## Data extracts
((

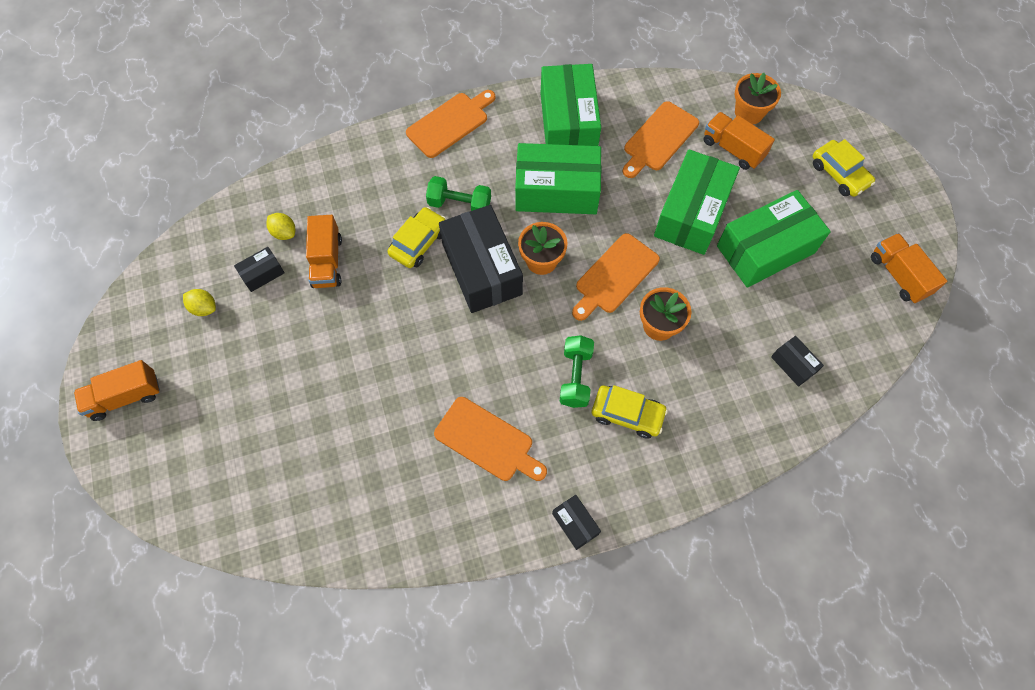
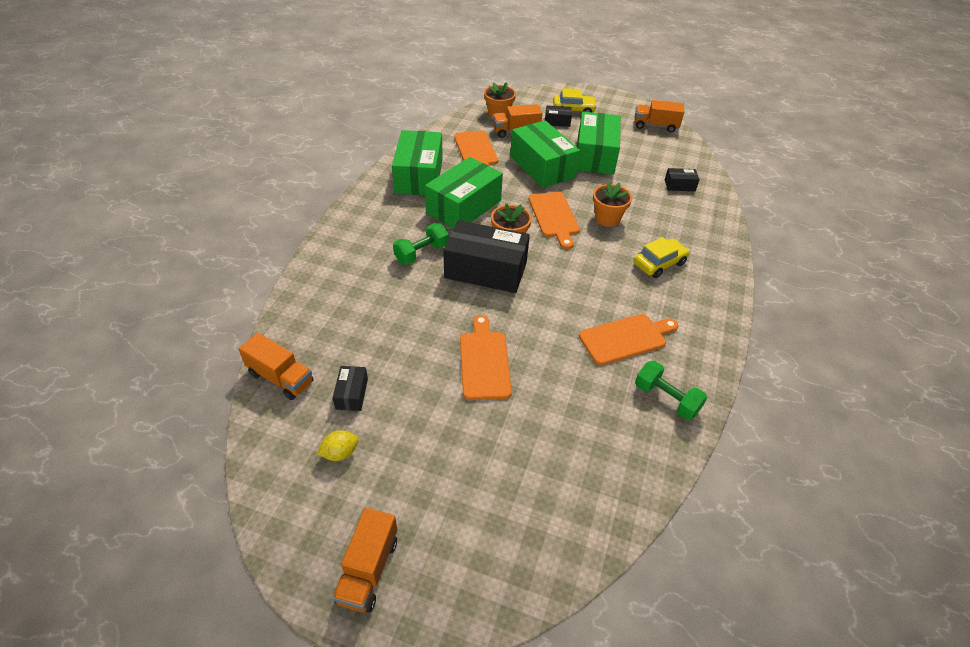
camera: 55 degrees left, 20 degrees down
(284, 232) = (329, 359): yellow lemon -> none
(327, 261) = (387, 347): orange truck -> orange truck (280, 378)
(418, 242) = (429, 289): yellow car -> none
(450, 123) = (350, 223): orange cutting board -> orange cutting board (484, 361)
(568, 122) = (419, 176): green box -> green box turned 60 degrees clockwise
(575, 377) = (612, 271): green dumbbell -> green dumbbell (666, 399)
(575, 524) = (722, 328): black box -> black box (557, 121)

))

## Exercise goal
Write the "(568, 122) = (419, 176): green" line and all later lines exactly. Stop at the end of the data.

## Exercise response
(568, 122) = (419, 176): green box -> green box turned 60 degrees clockwise
(575, 377) = (612, 271): green dumbbell -> green dumbbell (666, 399)
(575, 524) = (722, 328): black box -> black box (557, 121)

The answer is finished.